YOUR OBJECTIVE — The reply must contain all of the records, unchanged.

ENTRIES PROVIDED —
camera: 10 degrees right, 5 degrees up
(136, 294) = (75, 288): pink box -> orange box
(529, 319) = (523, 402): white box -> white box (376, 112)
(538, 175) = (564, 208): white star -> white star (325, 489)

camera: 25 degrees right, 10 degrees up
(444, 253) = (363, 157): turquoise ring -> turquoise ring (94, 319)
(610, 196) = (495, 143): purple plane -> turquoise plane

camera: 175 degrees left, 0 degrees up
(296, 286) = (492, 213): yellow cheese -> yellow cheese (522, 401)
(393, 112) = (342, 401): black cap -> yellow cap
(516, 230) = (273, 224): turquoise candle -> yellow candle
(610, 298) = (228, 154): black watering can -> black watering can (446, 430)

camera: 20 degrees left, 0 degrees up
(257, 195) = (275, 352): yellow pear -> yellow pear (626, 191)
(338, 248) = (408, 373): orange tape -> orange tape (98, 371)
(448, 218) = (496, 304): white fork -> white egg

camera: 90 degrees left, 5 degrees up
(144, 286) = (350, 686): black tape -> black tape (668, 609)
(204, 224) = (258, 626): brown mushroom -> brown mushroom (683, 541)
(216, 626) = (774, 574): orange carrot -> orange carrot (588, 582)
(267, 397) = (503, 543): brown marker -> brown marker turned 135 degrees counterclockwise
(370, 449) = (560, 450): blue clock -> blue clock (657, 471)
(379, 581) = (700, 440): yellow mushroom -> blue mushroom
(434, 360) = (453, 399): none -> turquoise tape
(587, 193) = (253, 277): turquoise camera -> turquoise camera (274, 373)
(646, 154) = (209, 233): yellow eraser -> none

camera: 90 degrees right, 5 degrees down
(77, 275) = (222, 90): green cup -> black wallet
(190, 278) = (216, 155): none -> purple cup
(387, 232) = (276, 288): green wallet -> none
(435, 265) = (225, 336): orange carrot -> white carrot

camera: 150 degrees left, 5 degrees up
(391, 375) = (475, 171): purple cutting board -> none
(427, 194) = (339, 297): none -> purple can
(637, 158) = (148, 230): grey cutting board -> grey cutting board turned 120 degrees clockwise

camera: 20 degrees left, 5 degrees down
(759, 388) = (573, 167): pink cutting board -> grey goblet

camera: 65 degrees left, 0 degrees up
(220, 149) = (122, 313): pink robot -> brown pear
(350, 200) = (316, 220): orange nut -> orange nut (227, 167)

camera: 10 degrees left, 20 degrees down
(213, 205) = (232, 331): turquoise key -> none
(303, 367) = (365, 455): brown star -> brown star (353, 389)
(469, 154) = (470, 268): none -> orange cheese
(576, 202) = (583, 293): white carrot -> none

RESPONSE BELOW —
camera: 10 degrees right, 5 degrees up
(136, 294) = (75, 288): pink box -> orange box
(529, 319) = (523, 402): white box -> white box (376, 112)
(538, 175) = (564, 208): white star -> white star (325, 489)

camera: 25 degrees right, 10 degrees up
(444, 253) = (363, 157): turquoise ring -> turquoise ring (94, 319)
(610, 196) = (495, 143): purple plane -> turquoise plane

camera: 175 degrees left, 0 degrees up
(296, 286) = (492, 213): yellow cheese -> yellow cheese (522, 401)
(393, 112) = (342, 401): black cap -> yellow cap
(516, 230) = (273, 224): turquoise candle -> yellow candle
(610, 298) = (228, 154): black watering can -> black watering can (446, 430)

camera: 20 degrees left, 0 degrees up
(257, 195) = (275, 352): yellow pear -> yellow pear (626, 191)
(338, 248) = (408, 373): orange tape -> orange tape (98, 371)
(448, 218) = (496, 304): white fork -> white egg

camera: 90 degrees left, 5 degrees up
(144, 286) = (350, 686): black tape -> black tape (668, 609)
(204, 224) = (258, 626): brown mushroom -> brown mushroom (683, 541)
(216, 626) = (774, 574): orange carrot -> orange carrot (588, 582)
(267, 397) = (503, 543): brown marker -> brown marker turned 135 degrees counterclockwise
(370, 449) = (560, 450): blue clock -> blue clock (657, 471)
(379, 581) = (700, 440): yellow mushroom -> blue mushroom
(434, 360) = (453, 399): none -> turquoise tape
(587, 193) = (253, 277): turquoise camera -> turquoise camera (274, 373)
(646, 154) = (209, 233): yellow eraser -> none

camera: 90 degrees right, 5 degrees down
(77, 275) = (222, 90): green cup -> black wallet
(190, 278) = (216, 155): none -> purple cup
(387, 232) = (276, 288): green wallet -> none
(435, 265) = (225, 336): orange carrot -> white carrot

camera: 150 degrees left, 5 degrees up
(391, 375) = (475, 171): purple cutting board -> none
(427, 194) = (339, 297): none -> purple can
(637, 158) = (148, 230): grey cutting board -> grey cutting board turned 120 degrees clockwise

camera: 20 degrees left, 5 degrees down
(759, 388) = (573, 167): pink cutting board -> grey goblet

camera: 65 degrees left, 0 degrees up
(220, 149) = (122, 313): pink robot -> brown pear
(350, 200) = (316, 220): orange nut -> orange nut (227, 167)

camera: 10 degrees left, 20 degrees down
(213, 205) = (232, 331): turquoise key -> none
(303, 367) = (365, 455): brown star -> brown star (353, 389)
(469, 154) = (470, 268): none -> orange cheese
(576, 202) = (583, 293): white carrot -> none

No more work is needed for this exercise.